§ **EXERCISE MATERIALS**:
········

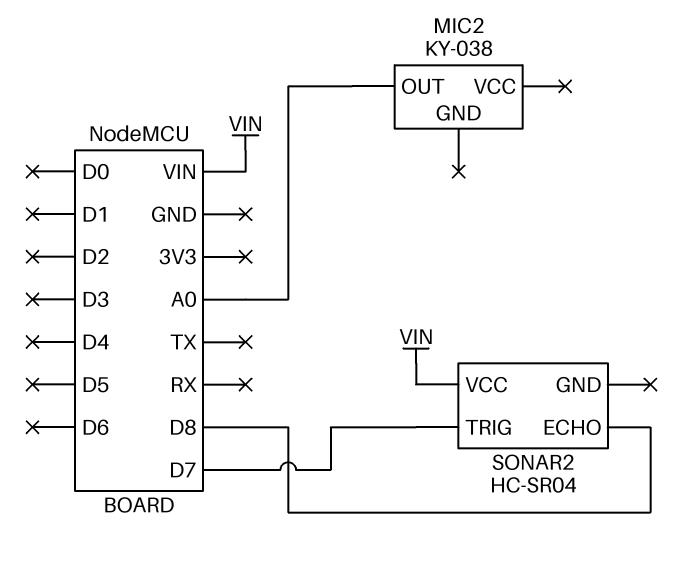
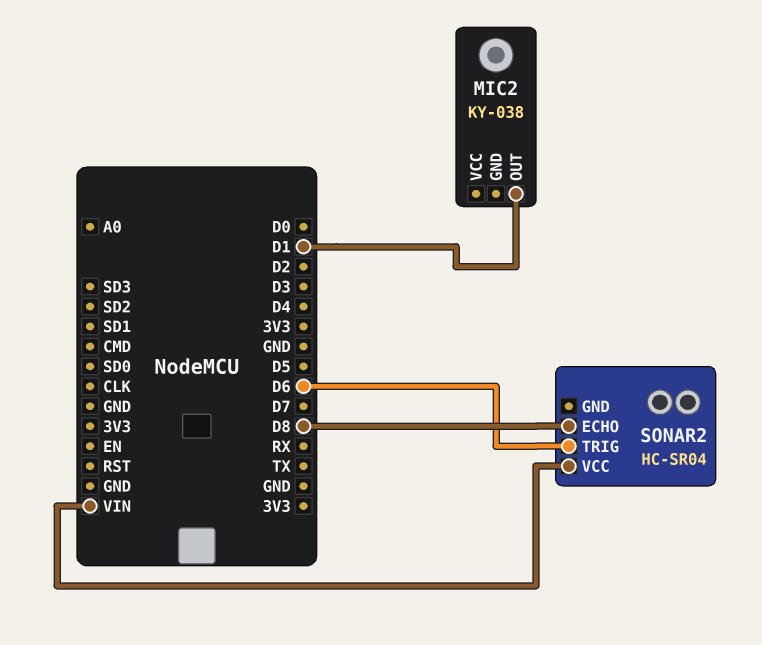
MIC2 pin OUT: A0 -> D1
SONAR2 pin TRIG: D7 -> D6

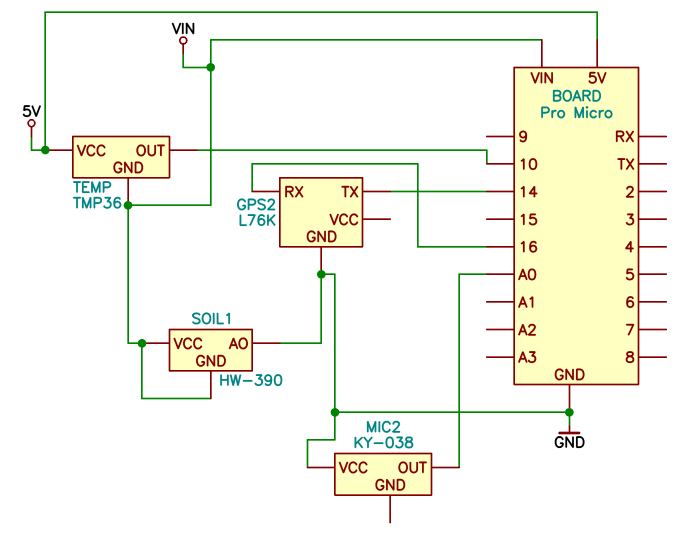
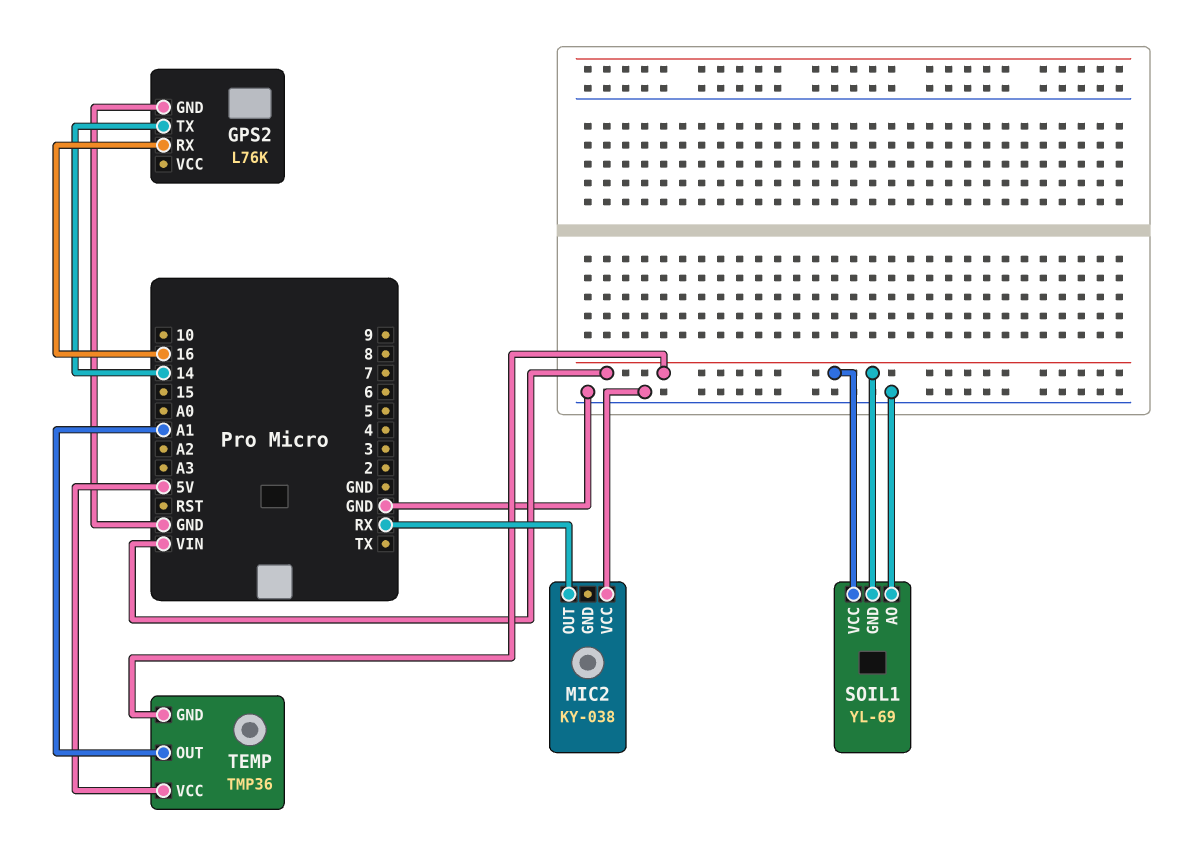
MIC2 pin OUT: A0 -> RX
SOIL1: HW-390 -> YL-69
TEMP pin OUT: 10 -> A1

········

Please reproduce all the material exactly. Pictures stay out of the copy.

MIC2 pin OUT: A0 -> D1
SONAR2 pin TRIG: D7 -> D6

MIC2 pin OUT: A0 -> RX
SOIL1: HW-390 -> YL-69
TEMP pin OUT: 10 -> A1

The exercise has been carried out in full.